(SUPPLIED MATERIAL begins)
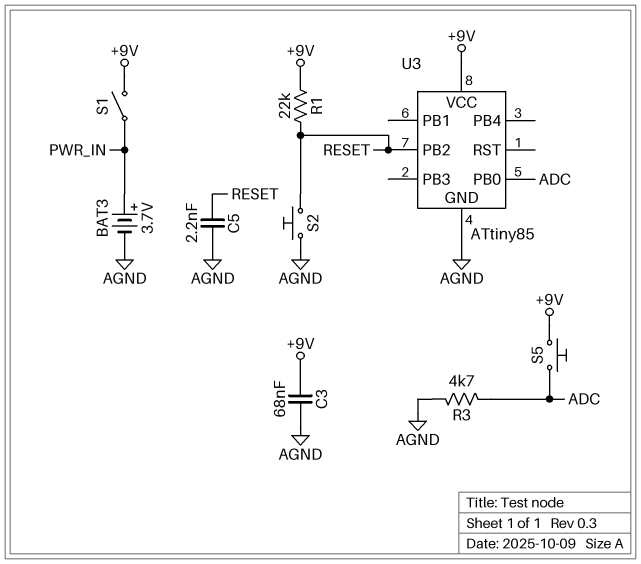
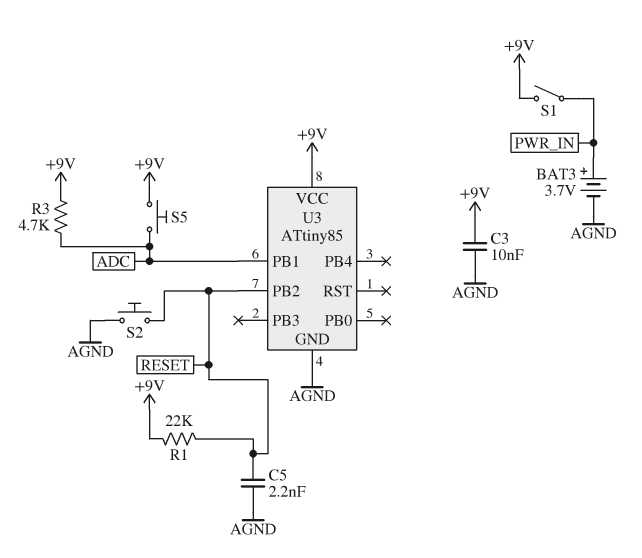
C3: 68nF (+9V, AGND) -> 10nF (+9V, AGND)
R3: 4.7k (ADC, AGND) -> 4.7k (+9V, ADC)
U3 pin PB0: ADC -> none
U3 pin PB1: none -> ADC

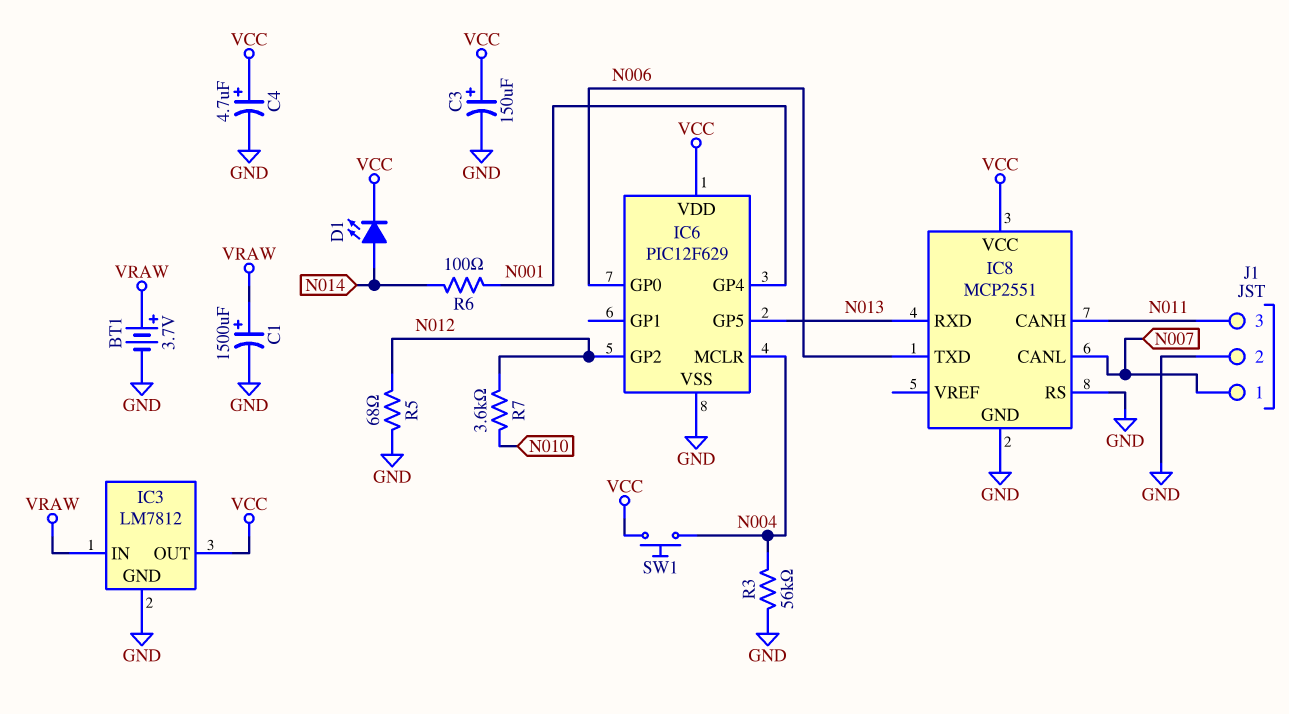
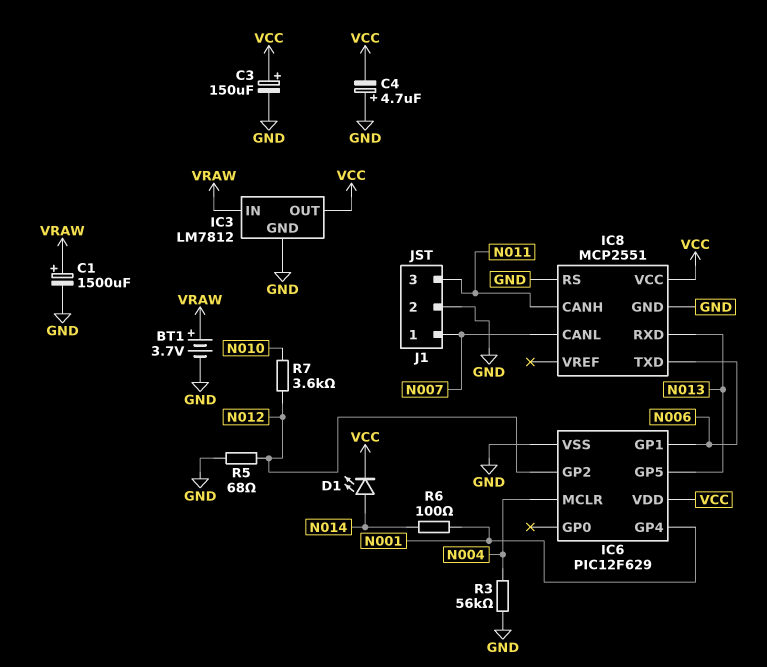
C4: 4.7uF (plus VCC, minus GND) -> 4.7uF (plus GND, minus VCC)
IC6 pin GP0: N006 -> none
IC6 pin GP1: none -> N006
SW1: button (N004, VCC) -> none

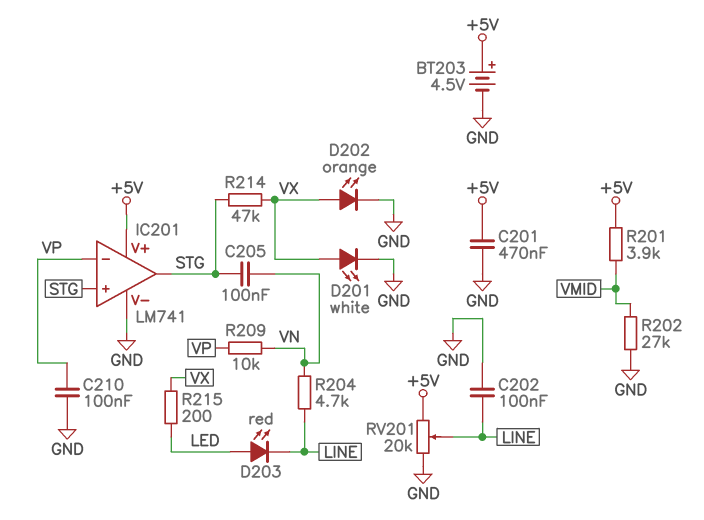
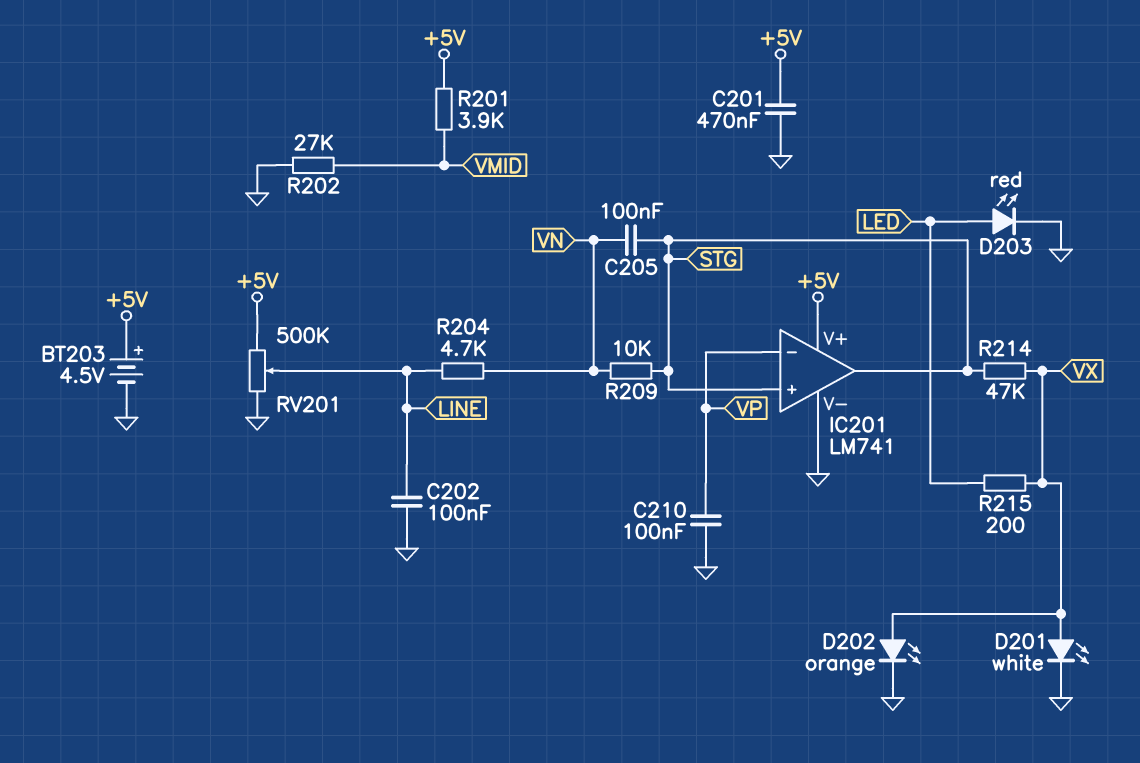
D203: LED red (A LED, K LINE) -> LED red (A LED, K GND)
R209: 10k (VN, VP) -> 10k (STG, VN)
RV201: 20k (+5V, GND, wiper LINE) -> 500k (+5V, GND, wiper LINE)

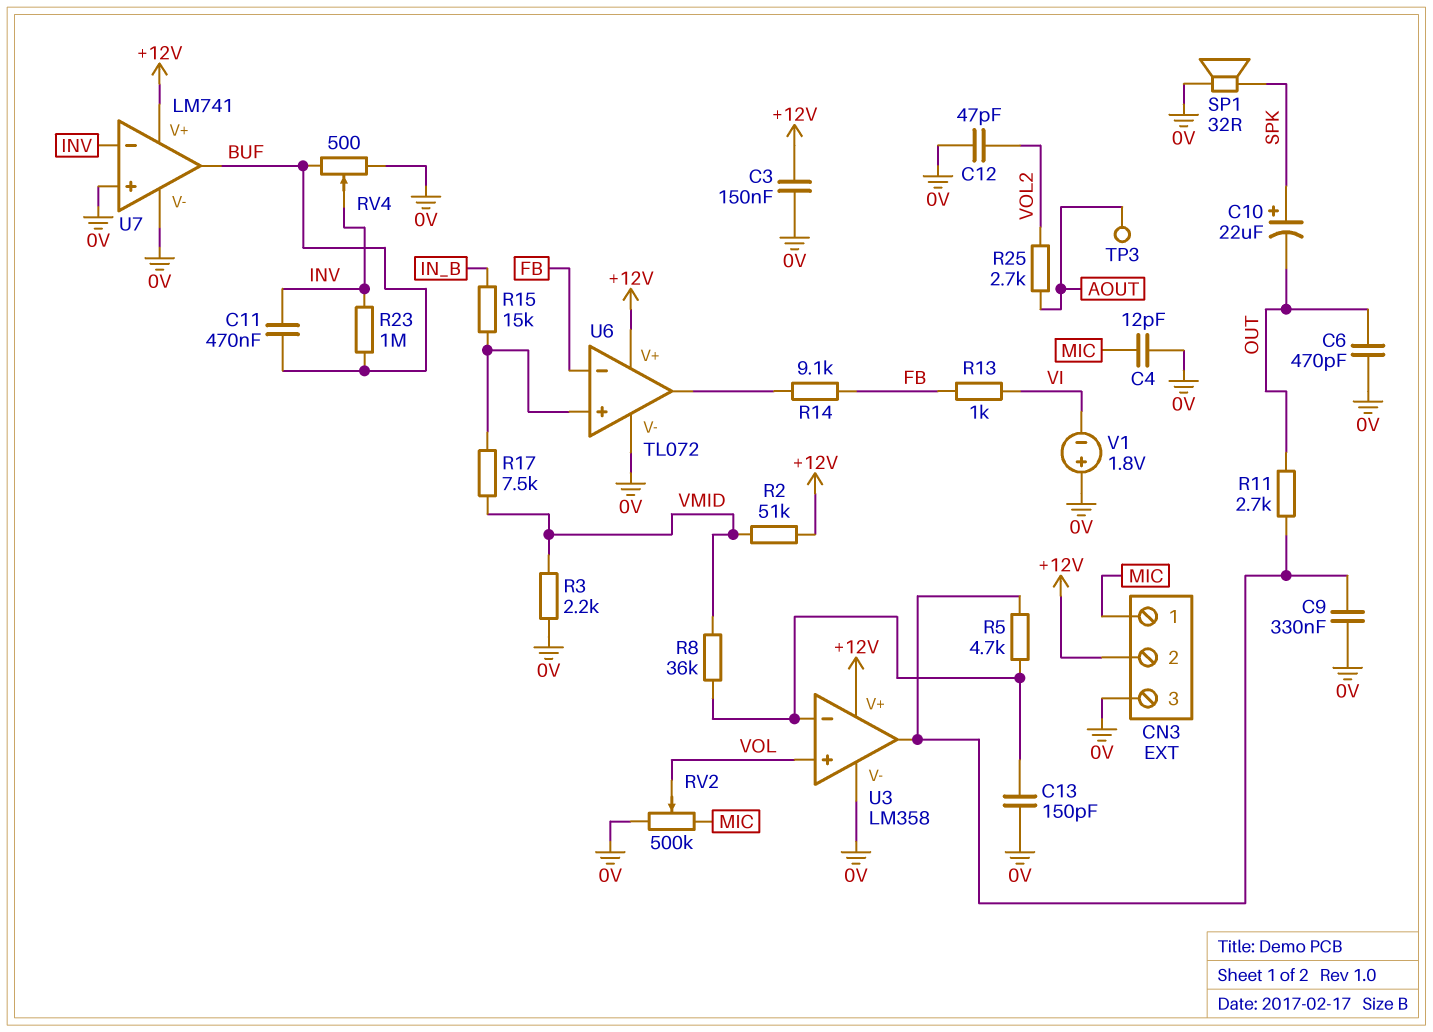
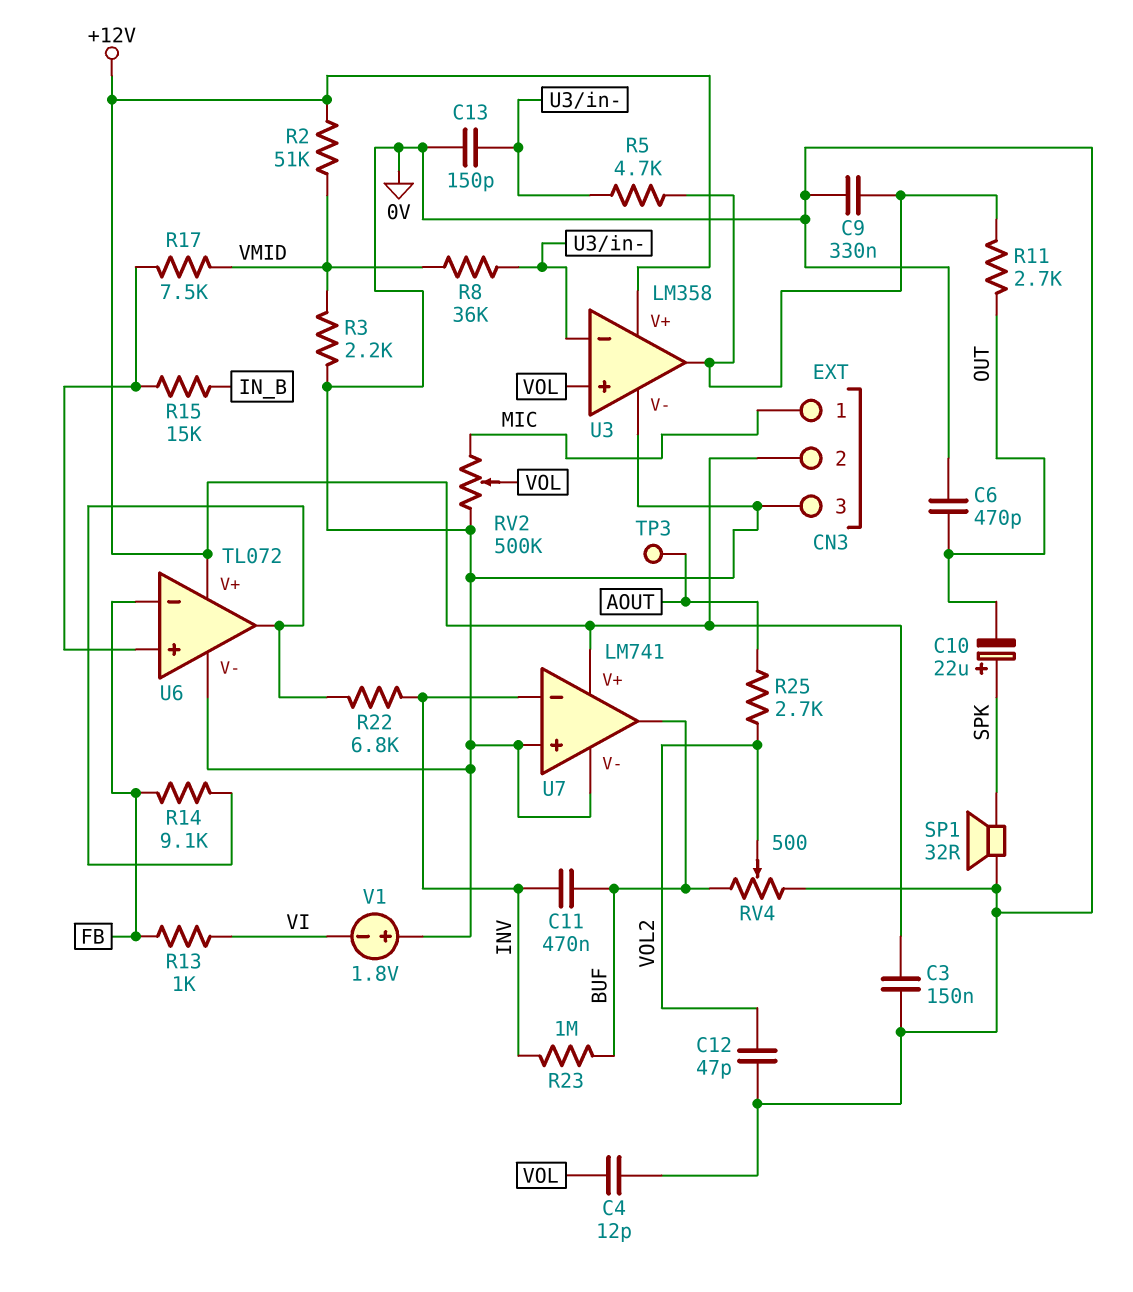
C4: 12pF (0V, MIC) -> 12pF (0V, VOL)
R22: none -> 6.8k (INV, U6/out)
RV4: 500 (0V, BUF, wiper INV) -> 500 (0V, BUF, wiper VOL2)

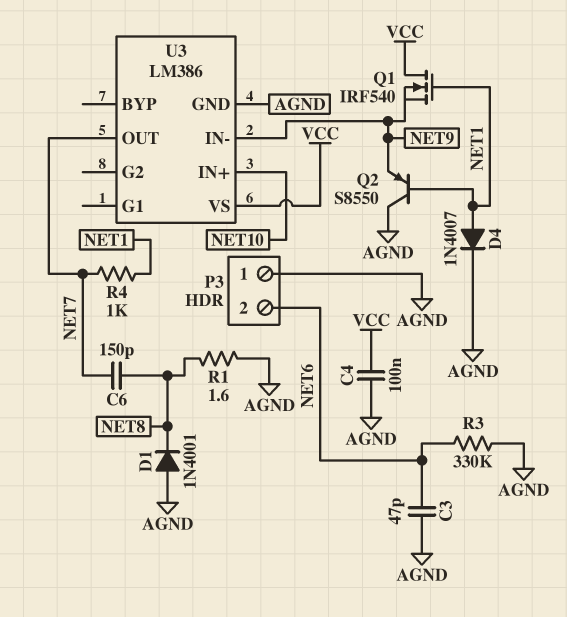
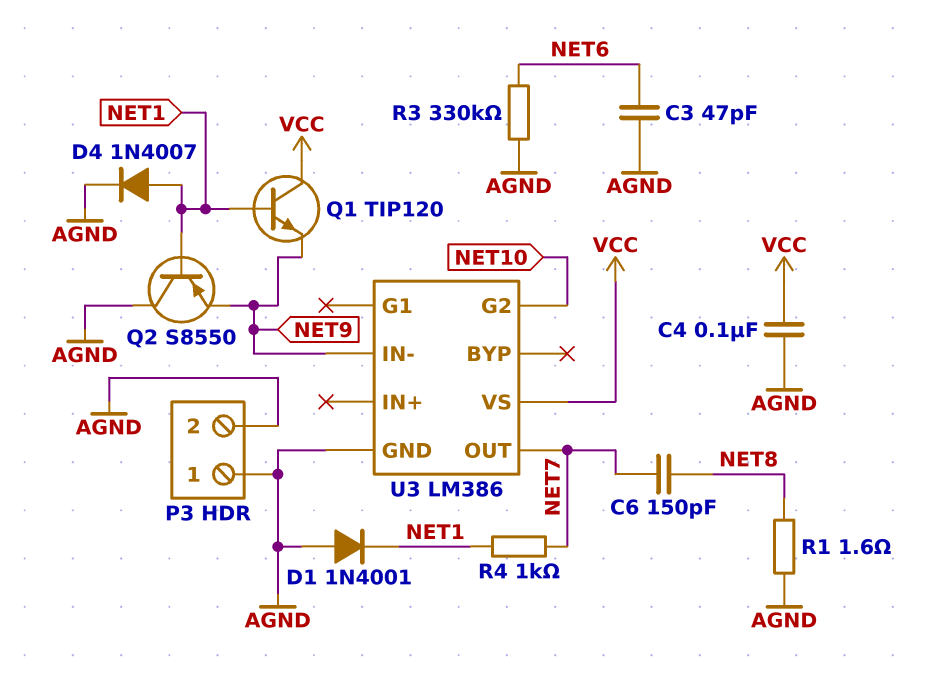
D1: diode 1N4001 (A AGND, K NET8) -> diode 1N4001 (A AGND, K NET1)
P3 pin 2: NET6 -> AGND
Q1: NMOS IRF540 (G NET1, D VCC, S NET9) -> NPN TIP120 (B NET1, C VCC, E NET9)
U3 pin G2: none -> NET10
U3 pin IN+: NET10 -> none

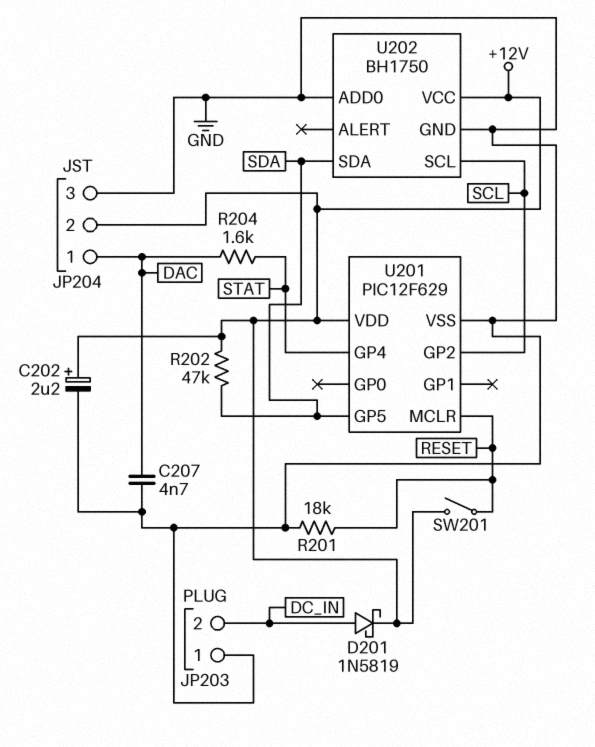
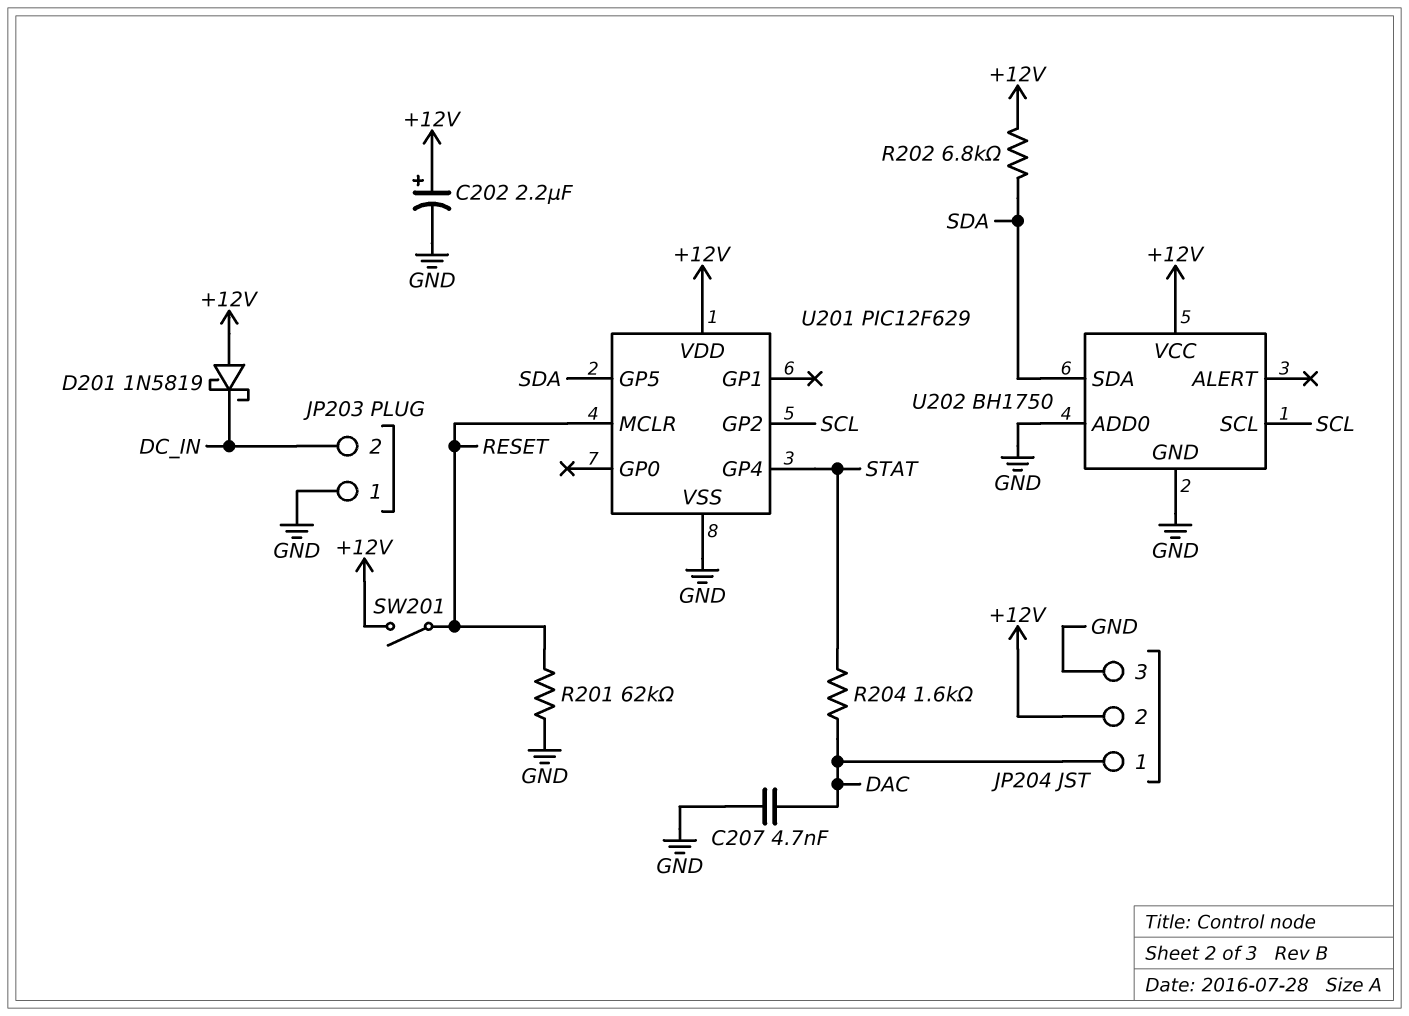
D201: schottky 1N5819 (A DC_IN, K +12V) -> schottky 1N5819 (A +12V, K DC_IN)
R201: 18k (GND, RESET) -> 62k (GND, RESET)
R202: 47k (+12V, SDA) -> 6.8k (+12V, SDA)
(SUPPLIED MATERIAL ends)
TASK TO CARRY OUT>
Reproduce the data above verbatim, minus any images.

SOLUTION BELOW>
C3: 68nF (+9V, AGND) -> 10nF (+9V, AGND)
R3: 4.7k (ADC, AGND) -> 4.7k (+9V, ADC)
U3 pin PB0: ADC -> none
U3 pin PB1: none -> ADC

C4: 4.7uF (plus VCC, minus GND) -> 4.7uF (plus GND, minus VCC)
IC6 pin GP0: N006 -> none
IC6 pin GP1: none -> N006
SW1: button (N004, VCC) -> none

D203: LED red (A LED, K LINE) -> LED red (A LED, K GND)
R209: 10k (VN, VP) -> 10k (STG, VN)
RV201: 20k (+5V, GND, wiper LINE) -> 500k (+5V, GND, wiper LINE)

C4: 12pF (0V, MIC) -> 12pF (0V, VOL)
R22: none -> 6.8k (INV, U6/out)
RV4: 500 (0V, BUF, wiper INV) -> 500 (0V, BUF, wiper VOL2)

D1: diode 1N4001 (A AGND, K NET8) -> diode 1N4001 (A AGND, K NET1)
P3 pin 2: NET6 -> AGND
Q1: NMOS IRF540 (G NET1, D VCC, S NET9) -> NPN TIP120 (B NET1, C VCC, E NET9)
U3 pin G2: none -> NET10
U3 pin IN+: NET10 -> none

D201: schottky 1N5819 (A DC_IN, K +12V) -> schottky 1N5819 (A +12V, K DC_IN)
R201: 18k (GND, RESET) -> 62k (GND, RESET)
R202: 47k (+12V, SDA) -> 6.8k (+12V, SDA)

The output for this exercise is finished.